## Written exercise:
Rewrite the notation in these records, substituting "Adagio" for "Lento" and changing nothing else. Leave the pictures out of your answer.

## Records to use:
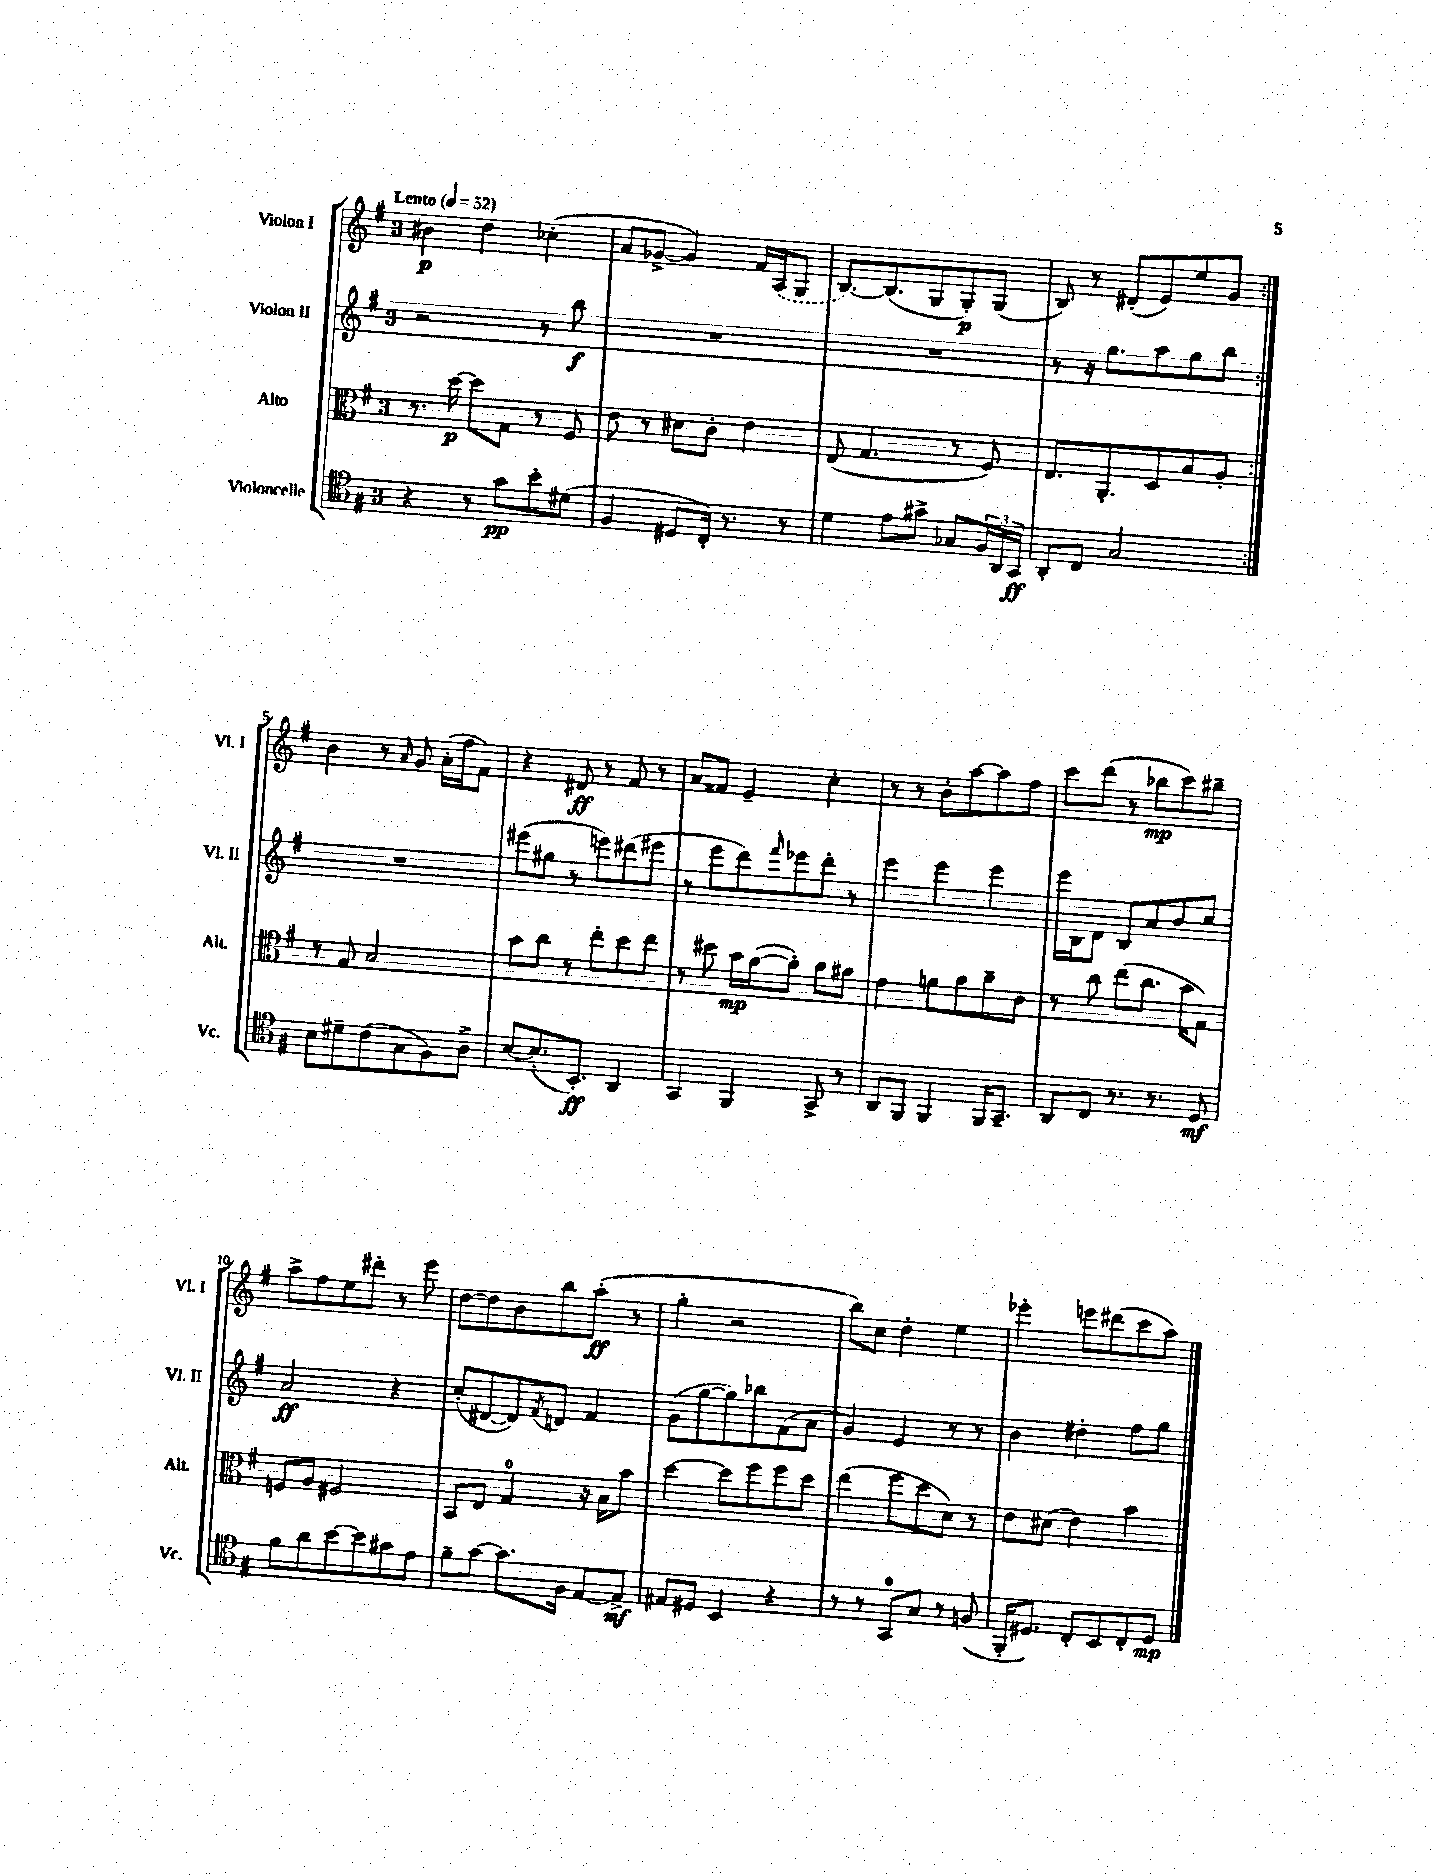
<<
\new StaffGroup <<
\new Staff = "s0" \with { instrumentName = "Violon I" shortInstrumentName = "Vl. I" } {
    \clef treble \key g \major \once \override Staff.TimeSignature.style = #'single-digit \time 3/4 \tempo "Lento" 4 = 52
    \repeat volta 2 { bis'4\p d''4 ces''4-.( |
    a'8 ges'8~-> ges'4) fis'16 \once \slurDashed a16( g8 |
    b8.~) b8.( g8 g8-.\p) g8( |
    b8) r8 dis'8-.( e'8) e''8 g'8 | }
    b'4 r8 \grace { a'16 } g'8 a'16-.( fis''16 fis'8) |
    r4 dis'8\ff r8 fis'8 r8 |
    a'8 fisis'8 e'4-- c''4-. |
    r8 r8 b'8-. a''8~ a''8 fis''8 |
    c'''8 d'''8( r8 bes''8\mp c'''8) bis''8-- |
    a''8-> fis''8 e''8 dis'''8-. r8 e'''8 |
    d''8~ d''8 b'8 b''8 a''8-.\ff( r8 |
    g''4-. r2 |
    b''8) c''8 d''4-. e''4 |
    ees'''4-. e'''8 dis'''8( c'''8 a''8) \bar "|." |
}
\new Staff = "s1" \with { instrumentName = "Violon II" shortInstrumentName = "Vl. II" } {
    \clef treble \key g \major \once \override Staff.TimeSignature.style = #'single-digit \time 3/4
    \repeat volta 2 { r2 r8 b''8\f |
    R2. |
    R2. |
    r8 r16 g''8. a''8 g''8 b''8 | }
    R2. |
    eis'''8( gis''8 r8 e'''8) dis'''8( eis'''8 |
    r8 e'''8 d'''8) \grace { fis'''16 } ees'''8 d'''8-. r8 |
    e'''4 e'''4 e'''4 |
    e'''16 b16 d'8 b8 a'8 b'8 c''8 |
    a'2\ff r4 |
    c''8-.( dis'8~ dis'8) \acciaccatura { fis'8 } d'8 fis'4 |
    g'8( g''8~ g''8) bes''8 fis'8( a'8 |
    g'4) e'4 r8 r8 |
    b'4 dis''4-. fis''8 g''8 \bar "|." |
}
\new Staff = "s2" \with { instrumentName = "Alto" shortInstrumentName = "Alt." } {
    \clef alto \key g \major \once \override Staff.TimeSignature.style = #'single-digit \time 3/4
    \repeat volta 2 { r8. d''16~\p d''8 g8 r8 fis8 |
    e'8 r8 dis'8 c'8-. e'4 |
    e8( g4. r8 fis8) |
    e8. a,8.-. d8 b8 a8-. | }
    r8 g8 b2 |
    b'8 c''8 r8 e''8-. d''8 e''8 |
    r8 dis''8 b'16\mp a'16~( a'8-.) a'8 gis'8 |
    e'4 f'8 g'8 a'8-- c'8 |
    r8 c''8 e''8( c''8. b'16 g8) |
    f8 a8 fis2 |
    b,8 e8 g4-0 r16 b16 b'8 |
    d''4~ d''8 fis''8 fis''8 d''8 |
    e''4( fis''8 d''8 d'8) r8 |
    e'8 dis'8( e'4) b'4 \bar "|." |
}
\new Staff = "s3" \with { instrumentName = "Violoncelle" shortInstrumentName = "Vc." } {
    \clef tenor \key g \major \once \override Staff.TimeSignature.style = #'single-digit \time 3/4
    \repeat volta 2 { r4 r8 g'8\pp b'8-. dis'8( |
    fis4 dis8 c16-.) r8. r8 |
    d'4 e'8 gis'8-> ges8 \tuplet 3/2 { fis16 a,16 g,16\ff } |
    a,8-. c8 g2 | }
    b8 dis'8-- c'8( g8 fis8) a8-> |
    b8~ b8.-.( b,8.-.\ff) a,4 |
    g,4 fis,4 g,8-> r8 |
    a,8 fis,8 fis,4 fis,16 g,8.-- |
    a,8 c8 r8. r8. d8\mf |
    fis'8 a'8 b'8~ b'8 gis'8 e'8 |
    fis'8-- g'8~ g'8. fis16 e8~ e8->\mf |
    eis8 dis8 b,4 r4 |
    r8 r8 g,8-0 g8 r8 f8( |
    fis,16-. dis8.) c8-. b,8 c8-. dis8\mp \bar "|." |
}
>>
>>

## Written answer:
<<
\new StaffGroup <<
\new Staff = "s0" \with { instrumentName = "Violon I" shortInstrumentName = "Vl. I" } {
    \clef treble \key g \major \once \override Staff.TimeSignature.style = #'single-digit \time 3/4 \tempo "Adagio" 4 = 52
    \repeat volta 2 { bis'4\p d''4 ces''4-.( |
    a'8 ges'8~-> ges'4) fis'16 \once \slurDashed a16( g8 |
    b8.~) b8.( g8 g8-.\p) g8( |
    b8) r8 dis'8-.( e'8) e''8 g'8 | }
    b'4 r8 \grace { a'16 } g'8 a'16-.( fis''16 fis'8) |
    r4 dis'8\ff r8 fis'8 r8 |
    a'8 fisis'8 e'4-- c''4-. |
    r8 r8 b'8-. a''8~ a''8 fis''8 |
    c'''8 d'''8( r8 bes''8\mp c'''8) bis''8-- |
    a''8-> fis''8 e''8 dis'''8-. r8 e'''8 |
    d''8~ d''8 b'8 b''8 a''8-.\ff( r8 |
    g''4-. r2 |
    b''8) c''8 d''4-. e''4 |
    ees'''4-. e'''8 dis'''8( c'''8 a''8) \bar "|." |
}
\new Staff = "s1" \with { instrumentName = "Violon II" shortInstrumentName = "Vl. II" } {
    \clef treble \key g \major \once \override Staff.TimeSignature.style = #'single-digit \time 3/4
    \repeat volta 2 { r2 r8 b''8\f |
    R2. |
    R2. |
    r8 r16 g''8. a''8 g''8 b''8 | }
    R2. |
    eis'''8( gis''8 r8 e'''8) dis'''8( eis'''8 |
    r8 e'''8 d'''8) \grace { fis'''16 } ees'''8 d'''8-. r8 |
    e'''4 e'''4 e'''4 |
    e'''16 b16 d'8 b8 a'8 b'8 c''8 |
    a'2\ff r4 |
    c''8-.( dis'8~ dis'8) \acciaccatura { fis'8 } d'8 fis'4 |
    g'8( g''8~ g''8) bes''8 fis'8( a'8 |
    g'4) e'4 r8 r8 |
    b'4 dis''4-. fis''8 g''8 \bar "|." |
}
\new Staff = "s2" \with { instrumentName = "Alto" shortInstrumentName = "Alt." } {
    \clef alto \key g \major \once \override Staff.TimeSignature.style = #'single-digit \time 3/4
    \repeat volta 2 { r8. d''16~\p d''8 g8 r8 fis8 |
    e'8 r8 dis'8 c'8-. e'4 |
    e8( g4. r8 fis8) |
    e8. a,8.-. d8 b8 a8-. | }
    r8 g8 b2 |
    b'8 c''8 r8 e''8-. d''8 e''8 |
    r8 dis''8 b'16\mp a'16~( a'8-.) a'8 gis'8 |
    e'4 f'8 g'8 a'8-- c'8 |
    r8 c''8 e''8( c''8. b'16 g8) |
    f8 a8 fis2 |
    b,8 e8 g4-0 r16 b16 b'8 |
    d''4~ d''8 fis''8 fis''8 d''8 |
    e''4( fis''8 d''8 d'8) r8 |
    e'8 dis'8( e'4) b'4 \bar "|." |
}
\new Staff = "s3" \with { instrumentName = "Violoncelle" shortInstrumentName = "Vc." } {
    \clef tenor \key g \major \once \override Staff.TimeSignature.style = #'single-digit \time 3/4
    \repeat volta 2 { r4 r8 g'8\pp b'8-. dis'8( |
    fis4 dis8 c16-.) r8. r8 |
    d'4 e'8 gis'8-> ges8 \tuplet 3/2 { fis16 a,16 g,16\ff } |
    a,8-. c8 g2 | }
    b8 dis'8-- c'8( g8 fis8) a8-> |
    b8~ b8.-.( b,8.-.\ff) a,4 |
    g,4 fis,4 g,8-> r8 |
    a,8 fis,8 fis,4 fis,16 g,8.-- |
    a,8 c8 r8. r8. d8\mf |
    fis'8 a'8 b'8~ b'8 gis'8 e'8 |
    fis'8-- g'8~ g'8. fis16 e8~ e8->\mf |
    eis8 dis8 b,4 r4 |
    r8 r8 g,8-0 g8 r8 f8( |
    fis,16-. dis8.) c8-. b,8 c8-. dis8\mp \bar "|." |
}
>>
>>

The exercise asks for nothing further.